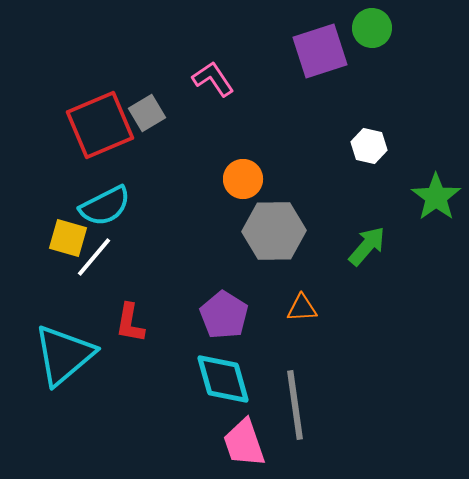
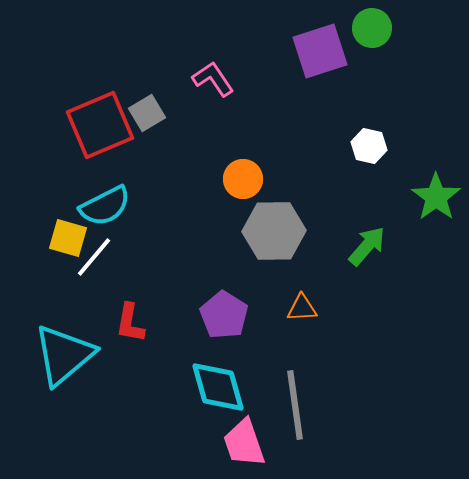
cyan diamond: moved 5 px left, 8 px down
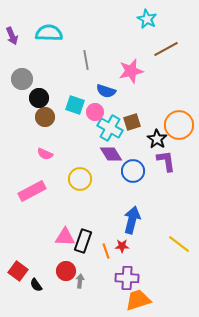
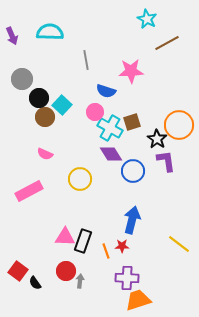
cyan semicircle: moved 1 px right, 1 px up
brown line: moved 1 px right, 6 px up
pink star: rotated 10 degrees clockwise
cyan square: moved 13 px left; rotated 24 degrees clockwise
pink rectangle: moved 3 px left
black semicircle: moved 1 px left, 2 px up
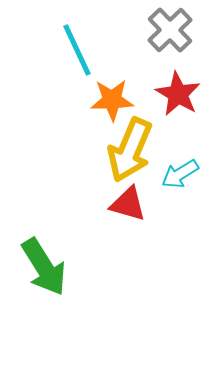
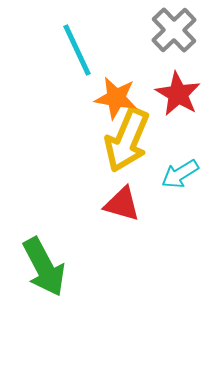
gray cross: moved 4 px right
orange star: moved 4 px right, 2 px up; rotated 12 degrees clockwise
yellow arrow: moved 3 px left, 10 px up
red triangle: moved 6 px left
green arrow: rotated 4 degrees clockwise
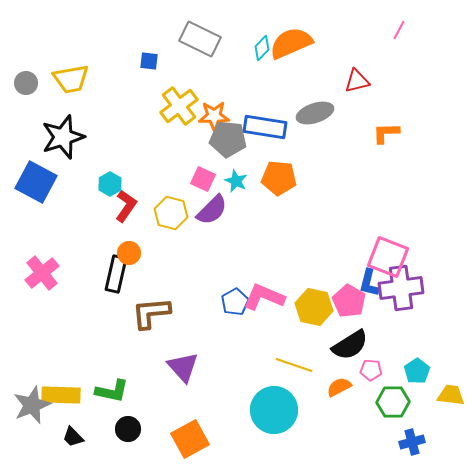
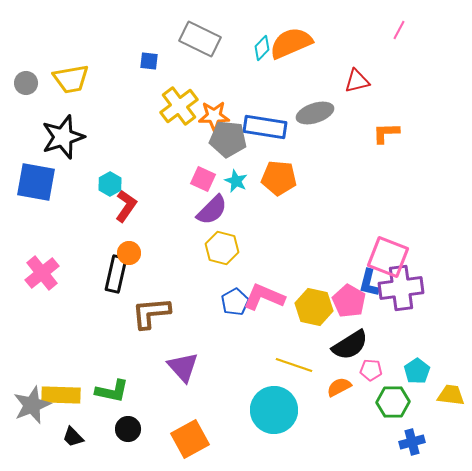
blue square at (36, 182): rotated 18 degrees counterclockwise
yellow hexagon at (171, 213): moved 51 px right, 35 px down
····················
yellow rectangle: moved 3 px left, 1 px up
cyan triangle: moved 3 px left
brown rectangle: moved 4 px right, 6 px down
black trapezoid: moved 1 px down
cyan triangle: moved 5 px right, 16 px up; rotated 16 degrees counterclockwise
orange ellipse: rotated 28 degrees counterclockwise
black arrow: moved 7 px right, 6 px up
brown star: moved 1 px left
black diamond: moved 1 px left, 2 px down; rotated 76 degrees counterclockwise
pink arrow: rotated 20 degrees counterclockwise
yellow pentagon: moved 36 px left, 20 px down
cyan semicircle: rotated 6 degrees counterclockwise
····················
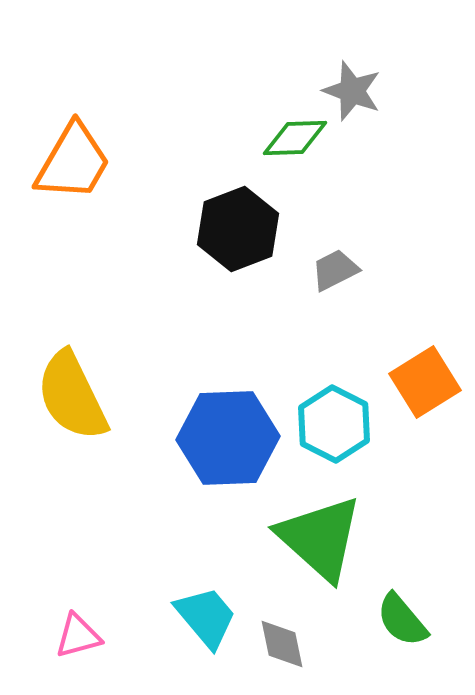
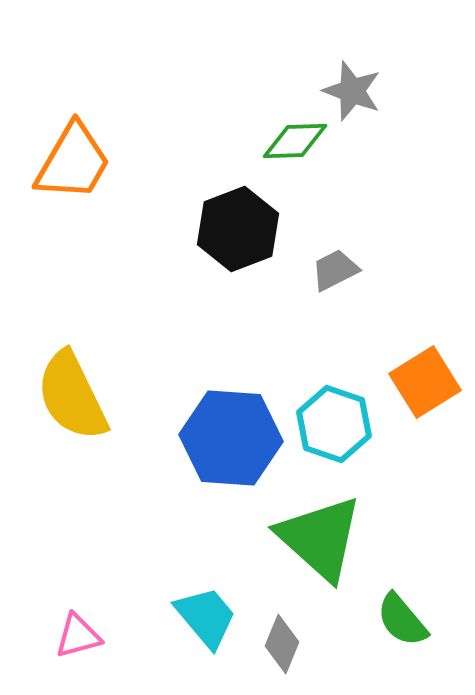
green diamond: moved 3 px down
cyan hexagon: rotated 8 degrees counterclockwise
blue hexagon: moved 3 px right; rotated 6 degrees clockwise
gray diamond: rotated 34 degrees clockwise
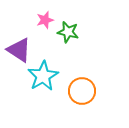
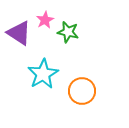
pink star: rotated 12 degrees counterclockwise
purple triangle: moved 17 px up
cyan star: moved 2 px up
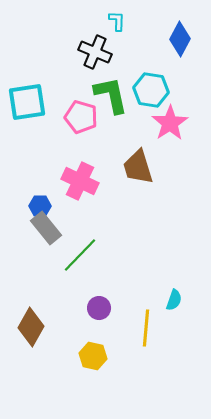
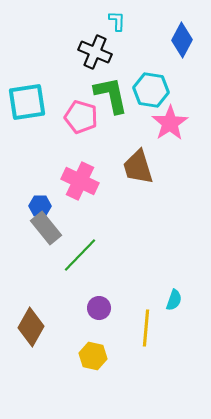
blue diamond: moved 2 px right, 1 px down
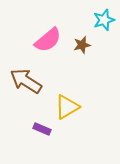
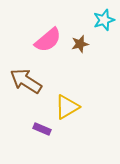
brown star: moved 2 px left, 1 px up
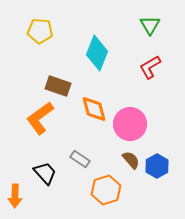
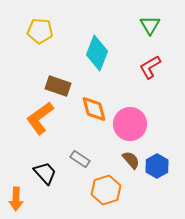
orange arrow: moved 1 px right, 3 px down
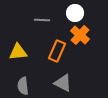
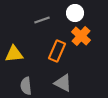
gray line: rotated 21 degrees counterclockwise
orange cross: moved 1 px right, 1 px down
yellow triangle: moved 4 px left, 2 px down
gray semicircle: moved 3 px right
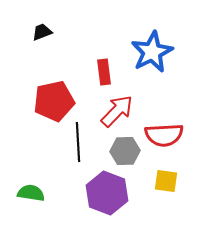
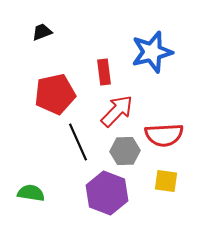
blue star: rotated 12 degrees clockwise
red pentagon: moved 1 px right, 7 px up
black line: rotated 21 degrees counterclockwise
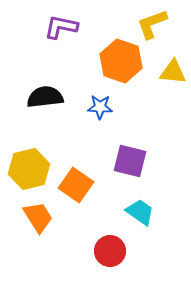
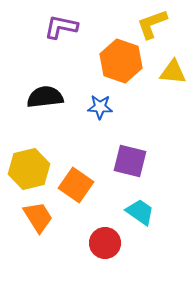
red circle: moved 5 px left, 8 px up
····················
(Task details): Retype the lines above exactly as they appear, from the line containing "cyan diamond: moved 5 px left, 8 px down" through the line containing "yellow hexagon at", and leave out any pictures.

(Output):
cyan diamond: moved 5 px left, 8 px down
cyan semicircle: moved 1 px right, 1 px up
brown line: moved 1 px right, 6 px up
pink star: rotated 10 degrees clockwise
cyan square: moved 13 px left; rotated 24 degrees clockwise
pink rectangle: moved 3 px left
black semicircle: moved 1 px left, 2 px up
gray cross: moved 4 px right
orange star: moved 4 px right, 2 px up; rotated 12 degrees clockwise
yellow arrow: moved 3 px left, 10 px up
red triangle: moved 6 px left
green arrow: rotated 4 degrees clockwise
blue square at (36, 182): rotated 18 degrees counterclockwise
yellow hexagon at (171, 213): moved 51 px right, 35 px down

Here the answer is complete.